EXERCISE REQUIREMENTS: Please repeat exactly the lines below from the one containing "(196, 530) = (580, 298): turquoise" down to the one containing "(274, 204) = (373, 192): none -> green jar", both included, and nothing else.

RECORDS SUPPLIED:
=== Begin Enclosure ===
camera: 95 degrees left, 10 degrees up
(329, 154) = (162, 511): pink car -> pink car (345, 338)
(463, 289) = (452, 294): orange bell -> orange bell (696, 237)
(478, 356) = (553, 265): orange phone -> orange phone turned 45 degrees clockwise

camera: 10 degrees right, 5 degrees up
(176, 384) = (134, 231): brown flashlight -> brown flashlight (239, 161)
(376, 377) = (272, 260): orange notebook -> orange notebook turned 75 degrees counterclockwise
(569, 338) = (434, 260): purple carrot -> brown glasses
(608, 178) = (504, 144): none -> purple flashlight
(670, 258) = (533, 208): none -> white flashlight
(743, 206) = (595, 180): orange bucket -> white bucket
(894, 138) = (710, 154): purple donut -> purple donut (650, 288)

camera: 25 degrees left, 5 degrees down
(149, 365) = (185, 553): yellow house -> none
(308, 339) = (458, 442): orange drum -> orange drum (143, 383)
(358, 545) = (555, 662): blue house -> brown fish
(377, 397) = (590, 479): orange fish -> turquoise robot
=== End Enclosure ===
=== Begin Enclosure ===
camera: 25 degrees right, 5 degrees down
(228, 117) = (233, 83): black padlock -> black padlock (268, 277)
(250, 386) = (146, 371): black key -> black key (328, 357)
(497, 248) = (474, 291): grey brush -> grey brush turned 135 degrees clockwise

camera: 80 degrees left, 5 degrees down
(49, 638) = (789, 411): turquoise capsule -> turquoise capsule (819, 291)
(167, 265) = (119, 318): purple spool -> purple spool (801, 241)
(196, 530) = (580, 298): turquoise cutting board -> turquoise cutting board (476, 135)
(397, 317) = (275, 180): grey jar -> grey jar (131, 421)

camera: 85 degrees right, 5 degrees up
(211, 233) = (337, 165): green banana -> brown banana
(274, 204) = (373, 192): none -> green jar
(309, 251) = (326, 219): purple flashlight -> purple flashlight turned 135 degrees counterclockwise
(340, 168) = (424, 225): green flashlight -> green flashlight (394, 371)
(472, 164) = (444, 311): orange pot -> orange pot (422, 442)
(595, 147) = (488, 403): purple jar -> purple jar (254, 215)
=== End Enclosure ===
TASK RESULT:
(196, 530) = (580, 298): turquoise cutting board -> turquoise cutting board (476, 135)
(397, 317) = (275, 180): grey jar -> grey jar (131, 421)

camera: 85 degrees right, 5 degrees up
(211, 233) = (337, 165): green banana -> brown banana
(274, 204) = (373, 192): none -> green jar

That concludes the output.